**Your goal**
Filter the listing below, keeping every line that holds "AGND".

•••••

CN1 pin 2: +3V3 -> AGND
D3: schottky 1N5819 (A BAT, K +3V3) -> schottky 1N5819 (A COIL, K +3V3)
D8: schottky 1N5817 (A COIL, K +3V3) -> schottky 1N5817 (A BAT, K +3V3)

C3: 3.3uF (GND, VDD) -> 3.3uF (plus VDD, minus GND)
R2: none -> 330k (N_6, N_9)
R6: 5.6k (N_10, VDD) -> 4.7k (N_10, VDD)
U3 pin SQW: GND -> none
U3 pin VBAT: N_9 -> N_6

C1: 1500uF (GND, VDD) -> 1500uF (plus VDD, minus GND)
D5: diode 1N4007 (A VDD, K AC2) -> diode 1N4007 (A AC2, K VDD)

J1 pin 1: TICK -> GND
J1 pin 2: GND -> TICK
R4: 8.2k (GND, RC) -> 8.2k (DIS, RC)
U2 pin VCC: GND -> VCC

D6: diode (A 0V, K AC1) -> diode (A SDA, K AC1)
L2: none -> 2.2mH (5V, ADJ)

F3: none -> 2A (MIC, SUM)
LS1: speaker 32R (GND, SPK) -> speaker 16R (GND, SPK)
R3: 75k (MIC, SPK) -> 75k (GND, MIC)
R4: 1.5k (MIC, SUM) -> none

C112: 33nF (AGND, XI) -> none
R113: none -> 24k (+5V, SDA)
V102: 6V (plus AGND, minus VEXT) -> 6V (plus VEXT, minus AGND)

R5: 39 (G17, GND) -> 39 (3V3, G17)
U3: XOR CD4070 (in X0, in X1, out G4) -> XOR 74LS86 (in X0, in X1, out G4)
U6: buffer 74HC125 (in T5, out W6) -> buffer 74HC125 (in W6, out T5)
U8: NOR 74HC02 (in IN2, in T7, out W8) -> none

•••••

**Response for this exercise**
CN1 pin 2: +3V3 -> AGND
C112: 33nF (AGND, XI) -> none
V102: 6V (plus AGND, minus VEXT) -> 6V (plus VEXT, minus AGND)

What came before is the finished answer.